→ **WHAT TO PRODUCE**: Reproduce the data below exactly as written. Pictures do not belong in the copy.

→ **STUDY MATERIAL**:
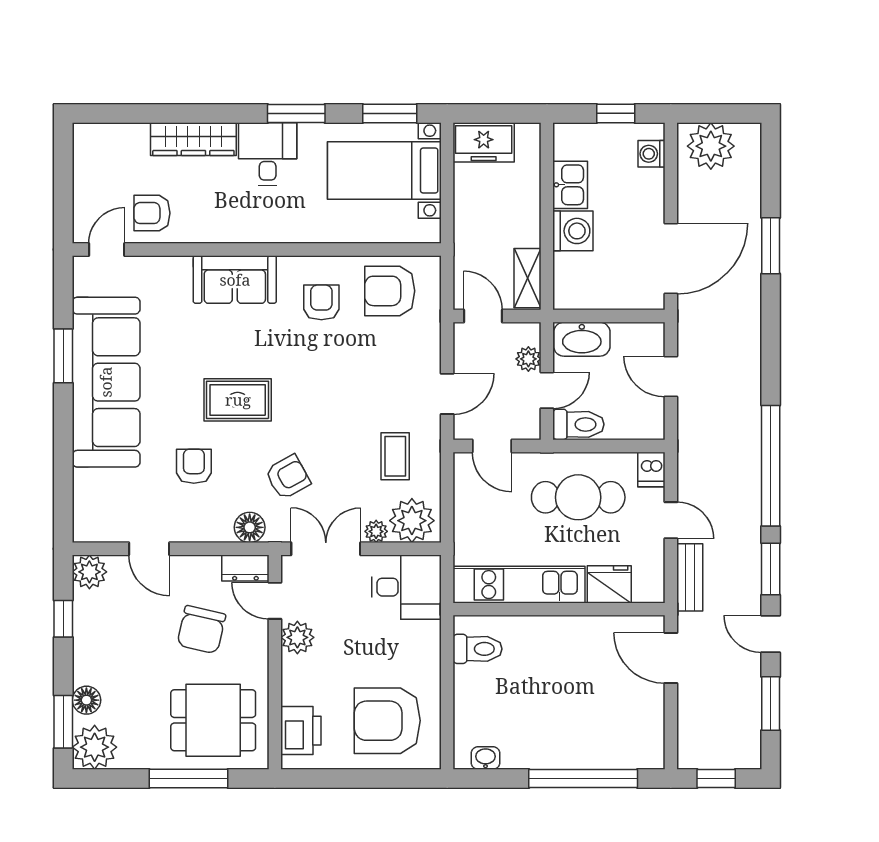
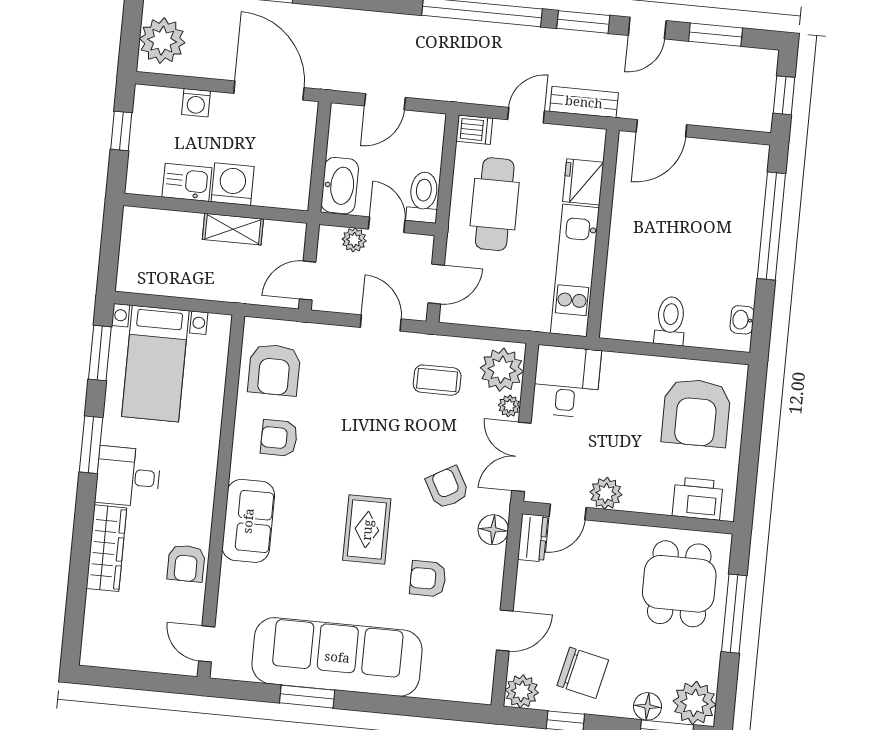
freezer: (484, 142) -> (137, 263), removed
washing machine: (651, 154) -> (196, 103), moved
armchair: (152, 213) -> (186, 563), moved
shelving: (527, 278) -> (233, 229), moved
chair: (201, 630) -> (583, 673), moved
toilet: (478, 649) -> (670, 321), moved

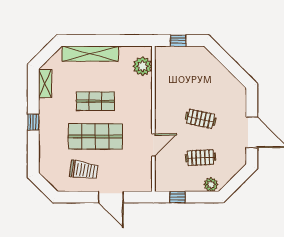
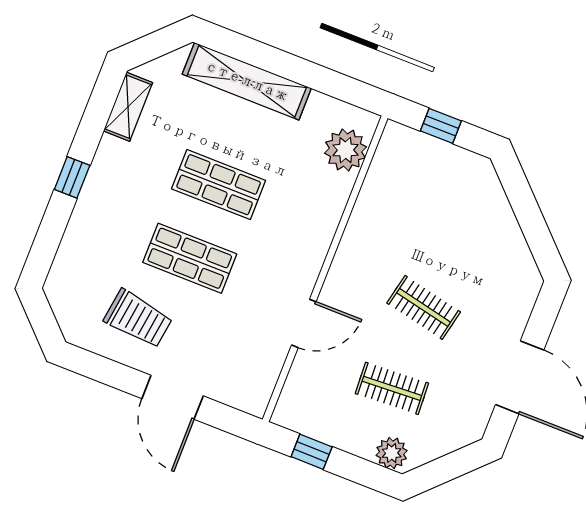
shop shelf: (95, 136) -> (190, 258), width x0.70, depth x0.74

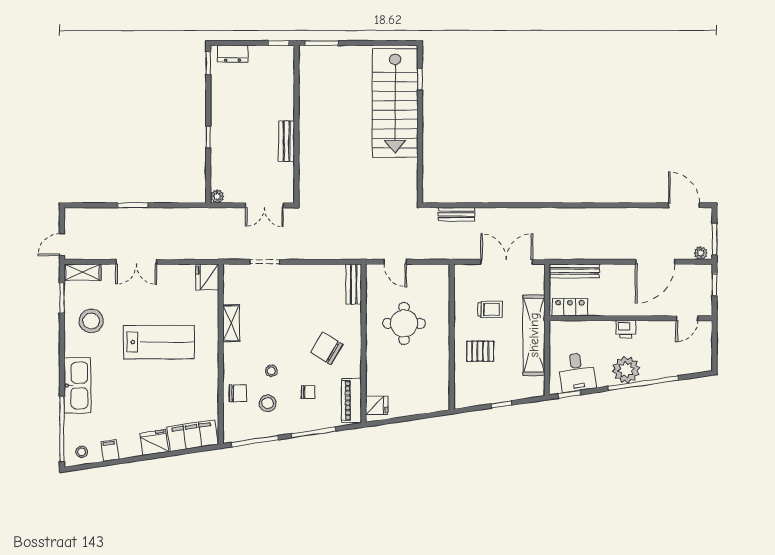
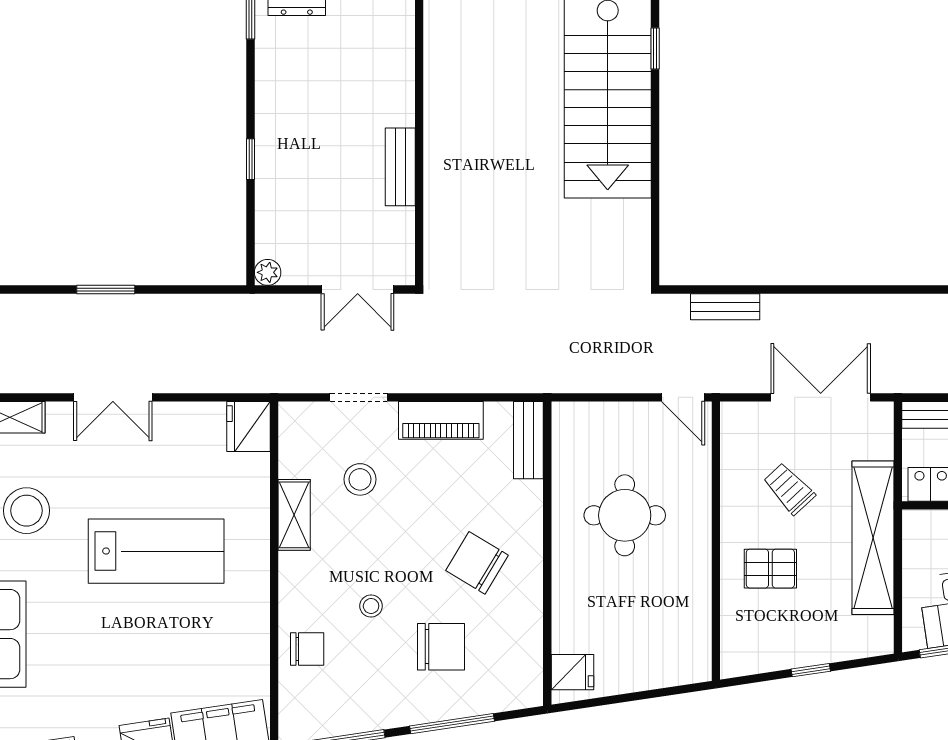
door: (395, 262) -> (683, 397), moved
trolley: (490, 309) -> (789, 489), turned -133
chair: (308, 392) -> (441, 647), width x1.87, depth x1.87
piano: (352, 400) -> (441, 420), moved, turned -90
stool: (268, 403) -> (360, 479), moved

→ **ANSWER SPACE**:
freezer: (484, 142) -> (137, 263), removed
washing machine: (651, 154) -> (196, 103), moved
armchair: (152, 213) -> (186, 563), moved
shelving: (527, 278) -> (233, 229), moved
chair: (201, 630) -> (583, 673), moved
toilet: (478, 649) -> (670, 321), moved

shop shelf: (95, 136) -> (190, 258), width x0.70, depth x0.74

door: (395, 262) -> (683, 397), moved
trolley: (490, 309) -> (789, 489), turned -133
chair: (308, 392) -> (441, 647), width x1.87, depth x1.87
piano: (352, 400) -> (441, 420), moved, turned -90
stool: (268, 403) -> (360, 479), moved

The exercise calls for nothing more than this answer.